Segment Open

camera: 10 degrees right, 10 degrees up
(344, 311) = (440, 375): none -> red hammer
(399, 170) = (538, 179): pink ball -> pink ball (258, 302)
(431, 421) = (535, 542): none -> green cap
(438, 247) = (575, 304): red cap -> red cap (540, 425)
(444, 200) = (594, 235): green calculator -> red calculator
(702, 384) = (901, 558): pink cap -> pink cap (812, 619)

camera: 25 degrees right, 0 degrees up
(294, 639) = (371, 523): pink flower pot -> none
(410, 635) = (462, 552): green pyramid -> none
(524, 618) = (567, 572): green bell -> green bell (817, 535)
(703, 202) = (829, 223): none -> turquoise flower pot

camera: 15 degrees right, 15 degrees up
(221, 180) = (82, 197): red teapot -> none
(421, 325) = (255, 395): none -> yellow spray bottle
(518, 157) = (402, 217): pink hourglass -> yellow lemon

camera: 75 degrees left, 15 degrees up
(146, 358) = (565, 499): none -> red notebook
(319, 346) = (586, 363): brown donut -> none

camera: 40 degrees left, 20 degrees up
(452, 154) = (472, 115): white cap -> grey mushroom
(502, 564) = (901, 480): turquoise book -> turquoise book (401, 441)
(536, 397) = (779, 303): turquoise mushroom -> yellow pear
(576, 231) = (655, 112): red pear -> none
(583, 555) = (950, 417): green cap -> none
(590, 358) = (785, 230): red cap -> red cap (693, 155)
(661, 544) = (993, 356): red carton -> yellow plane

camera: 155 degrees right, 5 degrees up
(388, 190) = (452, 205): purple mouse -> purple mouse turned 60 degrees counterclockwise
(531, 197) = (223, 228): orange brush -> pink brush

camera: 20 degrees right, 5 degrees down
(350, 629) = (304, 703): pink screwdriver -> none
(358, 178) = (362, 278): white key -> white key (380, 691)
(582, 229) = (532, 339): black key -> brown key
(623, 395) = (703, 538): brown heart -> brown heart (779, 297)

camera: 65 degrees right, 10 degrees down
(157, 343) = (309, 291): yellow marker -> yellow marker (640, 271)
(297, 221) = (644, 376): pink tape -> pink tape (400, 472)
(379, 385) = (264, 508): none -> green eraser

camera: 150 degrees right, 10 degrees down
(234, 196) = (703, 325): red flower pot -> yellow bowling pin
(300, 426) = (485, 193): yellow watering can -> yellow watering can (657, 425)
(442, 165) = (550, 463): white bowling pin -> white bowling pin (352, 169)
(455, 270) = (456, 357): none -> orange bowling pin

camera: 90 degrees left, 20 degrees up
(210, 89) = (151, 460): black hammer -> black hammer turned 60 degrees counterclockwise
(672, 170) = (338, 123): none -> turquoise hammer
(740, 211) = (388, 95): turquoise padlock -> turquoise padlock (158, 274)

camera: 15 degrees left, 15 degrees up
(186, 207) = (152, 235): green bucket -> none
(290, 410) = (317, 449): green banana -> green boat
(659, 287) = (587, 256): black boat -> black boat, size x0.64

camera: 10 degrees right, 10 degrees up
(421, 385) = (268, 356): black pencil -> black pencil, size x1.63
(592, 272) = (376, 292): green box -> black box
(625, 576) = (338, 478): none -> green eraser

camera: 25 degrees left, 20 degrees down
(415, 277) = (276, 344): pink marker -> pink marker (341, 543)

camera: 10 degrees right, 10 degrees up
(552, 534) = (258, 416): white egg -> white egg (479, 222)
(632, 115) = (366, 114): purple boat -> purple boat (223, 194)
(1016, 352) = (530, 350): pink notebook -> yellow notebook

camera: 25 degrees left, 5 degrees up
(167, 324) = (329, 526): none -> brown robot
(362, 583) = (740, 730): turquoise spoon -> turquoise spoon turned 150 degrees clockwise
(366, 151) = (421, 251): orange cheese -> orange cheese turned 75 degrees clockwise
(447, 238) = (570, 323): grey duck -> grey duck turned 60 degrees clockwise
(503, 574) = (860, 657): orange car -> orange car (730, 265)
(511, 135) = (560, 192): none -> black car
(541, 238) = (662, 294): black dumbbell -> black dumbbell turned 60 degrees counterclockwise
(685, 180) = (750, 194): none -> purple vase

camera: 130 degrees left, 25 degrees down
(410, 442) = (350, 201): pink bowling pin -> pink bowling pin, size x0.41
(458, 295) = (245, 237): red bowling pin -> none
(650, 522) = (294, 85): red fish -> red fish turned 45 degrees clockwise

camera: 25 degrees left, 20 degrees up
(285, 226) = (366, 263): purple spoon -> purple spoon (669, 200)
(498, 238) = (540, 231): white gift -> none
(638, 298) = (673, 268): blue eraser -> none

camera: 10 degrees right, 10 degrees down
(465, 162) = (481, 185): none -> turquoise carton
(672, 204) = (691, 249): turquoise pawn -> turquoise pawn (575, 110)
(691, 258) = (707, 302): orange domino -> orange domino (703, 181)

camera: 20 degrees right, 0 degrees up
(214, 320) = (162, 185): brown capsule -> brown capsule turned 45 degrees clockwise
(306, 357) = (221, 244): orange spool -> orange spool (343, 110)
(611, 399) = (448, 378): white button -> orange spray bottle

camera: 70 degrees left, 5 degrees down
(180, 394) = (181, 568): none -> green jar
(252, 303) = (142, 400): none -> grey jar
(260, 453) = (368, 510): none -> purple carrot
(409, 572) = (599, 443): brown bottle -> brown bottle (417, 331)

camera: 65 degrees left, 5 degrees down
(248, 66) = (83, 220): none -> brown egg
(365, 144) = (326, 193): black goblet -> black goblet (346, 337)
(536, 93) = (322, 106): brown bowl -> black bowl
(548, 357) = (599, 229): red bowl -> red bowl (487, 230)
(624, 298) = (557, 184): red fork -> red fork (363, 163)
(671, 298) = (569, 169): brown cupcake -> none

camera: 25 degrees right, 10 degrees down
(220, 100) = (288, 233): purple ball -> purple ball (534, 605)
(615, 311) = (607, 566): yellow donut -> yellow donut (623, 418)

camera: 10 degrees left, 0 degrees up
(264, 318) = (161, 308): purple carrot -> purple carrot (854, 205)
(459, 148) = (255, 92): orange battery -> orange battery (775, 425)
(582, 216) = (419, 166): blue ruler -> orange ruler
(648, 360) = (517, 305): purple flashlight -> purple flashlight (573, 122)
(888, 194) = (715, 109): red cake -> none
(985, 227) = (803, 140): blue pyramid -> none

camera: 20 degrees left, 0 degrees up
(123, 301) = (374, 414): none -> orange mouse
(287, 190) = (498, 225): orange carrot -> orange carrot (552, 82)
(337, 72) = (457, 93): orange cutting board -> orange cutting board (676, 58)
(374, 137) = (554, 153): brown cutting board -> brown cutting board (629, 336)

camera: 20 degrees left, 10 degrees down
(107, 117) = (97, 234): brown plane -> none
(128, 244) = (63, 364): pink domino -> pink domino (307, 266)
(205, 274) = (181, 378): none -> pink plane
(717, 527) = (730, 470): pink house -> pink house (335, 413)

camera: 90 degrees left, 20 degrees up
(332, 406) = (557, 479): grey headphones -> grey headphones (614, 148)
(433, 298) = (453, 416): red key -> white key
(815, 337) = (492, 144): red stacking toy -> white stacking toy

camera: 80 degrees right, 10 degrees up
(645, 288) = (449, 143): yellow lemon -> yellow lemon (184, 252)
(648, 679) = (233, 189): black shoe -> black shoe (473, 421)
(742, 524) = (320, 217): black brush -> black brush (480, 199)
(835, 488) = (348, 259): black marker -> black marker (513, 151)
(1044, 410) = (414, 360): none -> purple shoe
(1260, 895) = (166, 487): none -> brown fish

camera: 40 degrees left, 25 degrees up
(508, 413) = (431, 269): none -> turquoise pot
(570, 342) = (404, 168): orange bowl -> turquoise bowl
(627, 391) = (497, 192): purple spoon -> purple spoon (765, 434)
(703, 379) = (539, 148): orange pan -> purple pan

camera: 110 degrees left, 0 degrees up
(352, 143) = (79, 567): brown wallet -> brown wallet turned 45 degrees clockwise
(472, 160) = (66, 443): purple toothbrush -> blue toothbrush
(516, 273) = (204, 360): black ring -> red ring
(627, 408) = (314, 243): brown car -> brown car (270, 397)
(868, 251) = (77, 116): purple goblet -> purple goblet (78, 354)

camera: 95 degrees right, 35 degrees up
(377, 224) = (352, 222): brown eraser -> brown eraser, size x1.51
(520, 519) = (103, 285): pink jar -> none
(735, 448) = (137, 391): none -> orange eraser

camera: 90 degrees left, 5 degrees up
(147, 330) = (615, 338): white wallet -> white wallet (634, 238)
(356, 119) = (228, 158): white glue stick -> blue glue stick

Segment Closed

### INSTRUCTIONS TO FOLLOW
Given the records above, reproduce precisely and only the lines between the line holding "(685, 180) = (750, 194): none -> purple vase" and the line holding "(252, 303) = (142, 400): none -> grey jar", inclusive.

### EXERCISE SOLUTION
(685, 180) = (750, 194): none -> purple vase

camera: 130 degrees left, 25 degrees down
(410, 442) = (350, 201): pink bowling pin -> pink bowling pin, size x0.41
(458, 295) = (245, 237): red bowling pin -> none
(650, 522) = (294, 85): red fish -> red fish turned 45 degrees clockwise

camera: 25 degrees left, 20 degrees up
(285, 226) = (366, 263): purple spoon -> purple spoon (669, 200)
(498, 238) = (540, 231): white gift -> none
(638, 298) = (673, 268): blue eraser -> none

camera: 10 degrees right, 10 degrees down
(465, 162) = (481, 185): none -> turquoise carton
(672, 204) = (691, 249): turquoise pawn -> turquoise pawn (575, 110)
(691, 258) = (707, 302): orange domino -> orange domino (703, 181)

camera: 20 degrees right, 0 degrees up
(214, 320) = (162, 185): brown capsule -> brown capsule turned 45 degrees clockwise
(306, 357) = (221, 244): orange spool -> orange spool (343, 110)
(611, 399) = (448, 378): white button -> orange spray bottle

camera: 70 degrees left, 5 degrees down
(180, 394) = (181, 568): none -> green jar
(252, 303) = (142, 400): none -> grey jar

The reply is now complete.